TASK TO CARRY OUT: From the data that follows, copy every line holding the string "pink".

(Beginning of RECORDED INFORMATION)

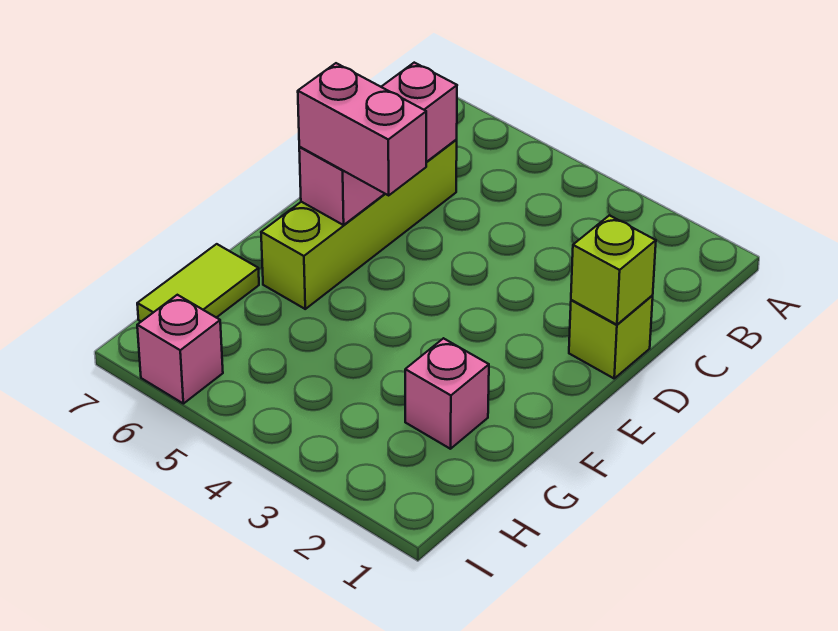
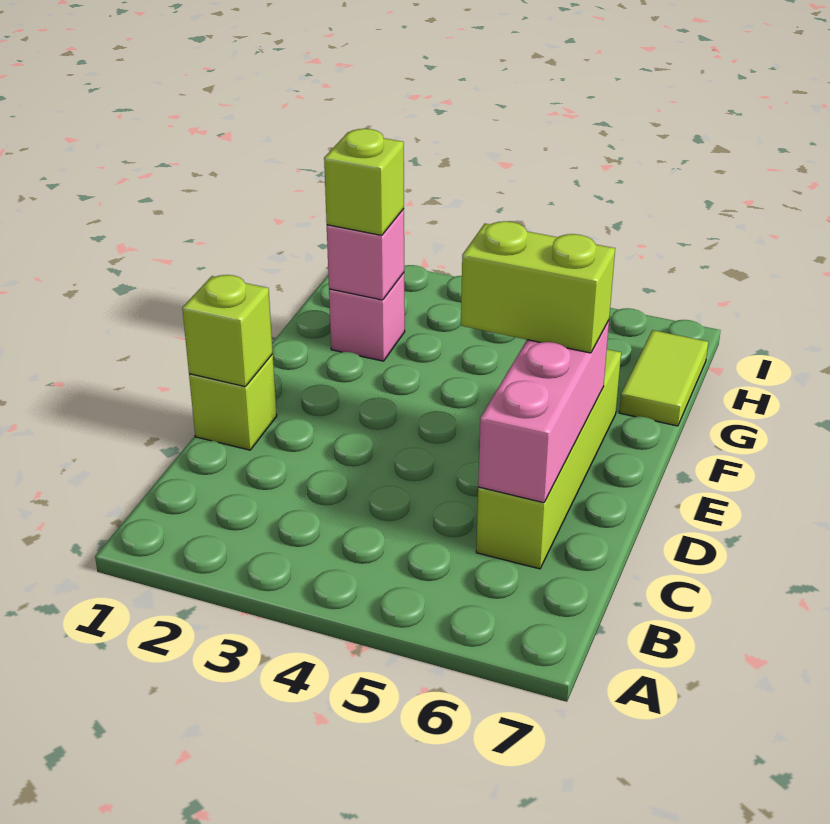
pink brick E5:E6 level 3 -> lime brick E5:E6 level 3
none -> lime brick G2 level 3
pink brick I6 level 1 -> pink brick G2 level 2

(End of RECORDED INFORMATION)

RESULT BELOW:
pink brick E5:E6 level 3 -> lime brick E5:E6 level 3
pink brick I6 level 1 -> pink brick G2 level 2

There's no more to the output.